··· Records supplied

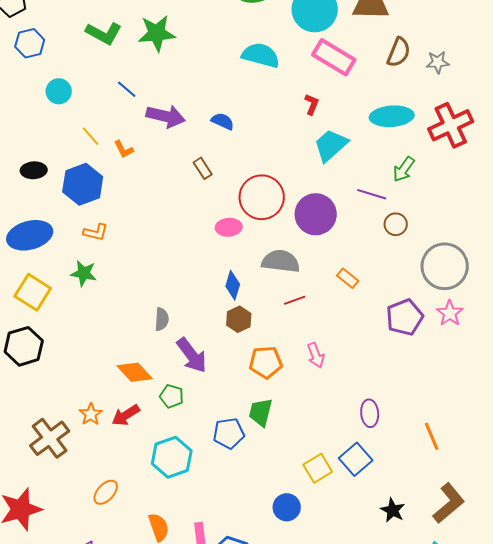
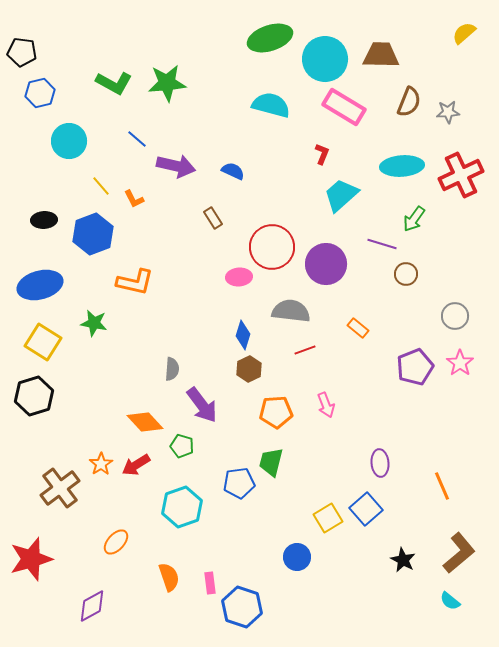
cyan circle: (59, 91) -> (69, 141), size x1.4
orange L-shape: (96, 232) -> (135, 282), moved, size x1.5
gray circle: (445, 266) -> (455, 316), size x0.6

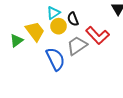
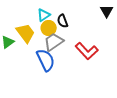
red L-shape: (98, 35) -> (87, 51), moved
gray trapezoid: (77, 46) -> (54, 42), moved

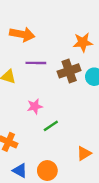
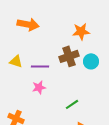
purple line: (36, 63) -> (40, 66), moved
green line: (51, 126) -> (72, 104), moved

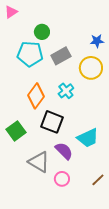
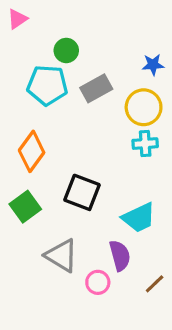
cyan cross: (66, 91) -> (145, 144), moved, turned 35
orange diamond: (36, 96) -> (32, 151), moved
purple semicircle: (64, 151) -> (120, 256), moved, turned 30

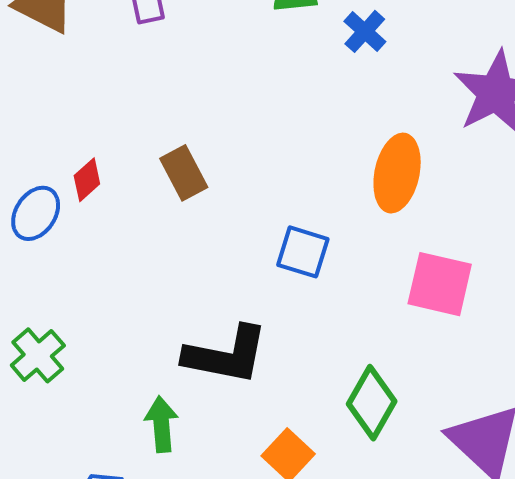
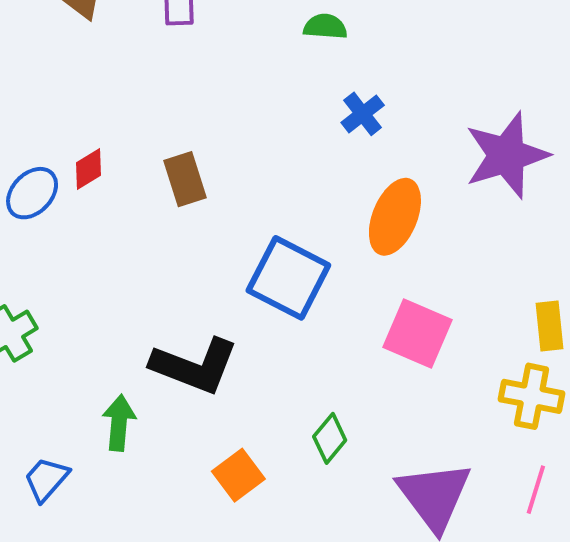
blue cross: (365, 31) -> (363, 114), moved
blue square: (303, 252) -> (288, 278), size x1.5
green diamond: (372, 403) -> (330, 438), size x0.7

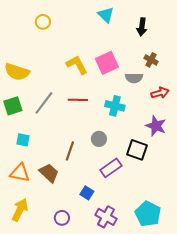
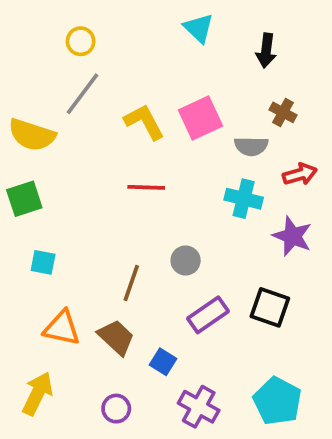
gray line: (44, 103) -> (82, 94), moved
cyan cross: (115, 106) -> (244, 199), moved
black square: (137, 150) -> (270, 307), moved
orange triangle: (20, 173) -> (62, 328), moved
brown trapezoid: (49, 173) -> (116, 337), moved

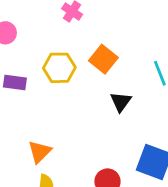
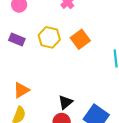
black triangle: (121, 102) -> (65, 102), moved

······

# The problem
Please transcribe each line above exactly, but leave the images out.

# Output of the task
cyan circle: (59, 91) -> (69, 141), size x1.4
orange L-shape: (96, 232) -> (135, 282), moved, size x1.5
gray circle: (445, 266) -> (455, 316), size x0.6

red L-shape: (98, 35) -> (87, 51), moved
gray trapezoid: (77, 46) -> (54, 42), moved

purple line: (36, 63) -> (40, 66), moved
green line: (51, 126) -> (72, 104), moved

cyan cross: (66, 91) -> (145, 144), moved, turned 35
orange diamond: (36, 96) -> (32, 151), moved
purple semicircle: (64, 151) -> (120, 256), moved, turned 30

blue cross: (365, 31) -> (363, 114), moved
blue square: (303, 252) -> (288, 278), size x1.5
green diamond: (372, 403) -> (330, 438), size x0.7

gray line: (44, 103) -> (82, 94), moved
cyan cross: (115, 106) -> (244, 199), moved
black square: (137, 150) -> (270, 307), moved
orange triangle: (20, 173) -> (62, 328), moved
brown trapezoid: (49, 173) -> (116, 337), moved

black triangle: (121, 102) -> (65, 102), moved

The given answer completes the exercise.